- Exercise prompt: In the listing below, a line holding "(244, 351) = (209, 117): none" and a line holding "camera: 130 degrees left, 5 degrees down" mark the range. Retype both exactly, with all lines between them.

==*==

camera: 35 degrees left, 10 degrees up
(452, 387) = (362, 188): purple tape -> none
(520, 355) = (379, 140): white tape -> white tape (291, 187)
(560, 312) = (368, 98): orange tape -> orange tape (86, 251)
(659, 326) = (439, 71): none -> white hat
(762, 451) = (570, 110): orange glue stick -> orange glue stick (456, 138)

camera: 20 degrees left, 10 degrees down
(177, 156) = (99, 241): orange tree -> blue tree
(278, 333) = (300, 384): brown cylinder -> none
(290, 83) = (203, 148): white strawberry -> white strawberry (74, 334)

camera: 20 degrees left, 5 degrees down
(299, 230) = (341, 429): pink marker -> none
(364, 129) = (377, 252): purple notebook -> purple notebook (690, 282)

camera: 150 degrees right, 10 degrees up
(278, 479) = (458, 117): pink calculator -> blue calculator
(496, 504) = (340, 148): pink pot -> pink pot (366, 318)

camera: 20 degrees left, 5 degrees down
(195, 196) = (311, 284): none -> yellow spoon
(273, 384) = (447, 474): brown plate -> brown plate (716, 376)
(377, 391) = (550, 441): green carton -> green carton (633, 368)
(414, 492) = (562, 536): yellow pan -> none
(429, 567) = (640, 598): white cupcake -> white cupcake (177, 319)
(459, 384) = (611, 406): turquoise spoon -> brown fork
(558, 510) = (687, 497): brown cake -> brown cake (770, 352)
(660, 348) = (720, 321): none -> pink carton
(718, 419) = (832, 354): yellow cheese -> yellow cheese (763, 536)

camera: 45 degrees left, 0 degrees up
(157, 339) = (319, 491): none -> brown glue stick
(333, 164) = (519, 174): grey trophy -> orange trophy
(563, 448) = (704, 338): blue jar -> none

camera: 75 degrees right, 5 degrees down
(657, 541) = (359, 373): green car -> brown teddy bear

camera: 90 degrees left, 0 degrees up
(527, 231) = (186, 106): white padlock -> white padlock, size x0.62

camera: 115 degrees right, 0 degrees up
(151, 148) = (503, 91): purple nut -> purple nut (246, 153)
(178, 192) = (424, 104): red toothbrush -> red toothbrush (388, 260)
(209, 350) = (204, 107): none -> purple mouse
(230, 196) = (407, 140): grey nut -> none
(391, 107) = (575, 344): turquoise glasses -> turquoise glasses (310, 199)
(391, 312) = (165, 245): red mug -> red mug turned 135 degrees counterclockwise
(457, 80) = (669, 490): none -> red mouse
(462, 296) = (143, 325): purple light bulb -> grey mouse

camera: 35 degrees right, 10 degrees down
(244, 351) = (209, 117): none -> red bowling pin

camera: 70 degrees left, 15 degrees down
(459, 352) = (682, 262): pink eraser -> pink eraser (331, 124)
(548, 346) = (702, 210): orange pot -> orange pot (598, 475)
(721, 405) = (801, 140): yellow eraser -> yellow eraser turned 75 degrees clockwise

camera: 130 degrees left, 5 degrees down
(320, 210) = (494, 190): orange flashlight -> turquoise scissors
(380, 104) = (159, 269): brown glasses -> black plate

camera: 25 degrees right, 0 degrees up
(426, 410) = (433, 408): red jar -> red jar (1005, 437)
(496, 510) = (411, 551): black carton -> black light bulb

==*==

- Answer section:
(244, 351) = (209, 117): none -> red bowling pin

camera: 70 degrees left, 15 degrees down
(459, 352) = (682, 262): pink eraser -> pink eraser (331, 124)
(548, 346) = (702, 210): orange pot -> orange pot (598, 475)
(721, 405) = (801, 140): yellow eraser -> yellow eraser turned 75 degrees clockwise

camera: 130 degrees left, 5 degrees down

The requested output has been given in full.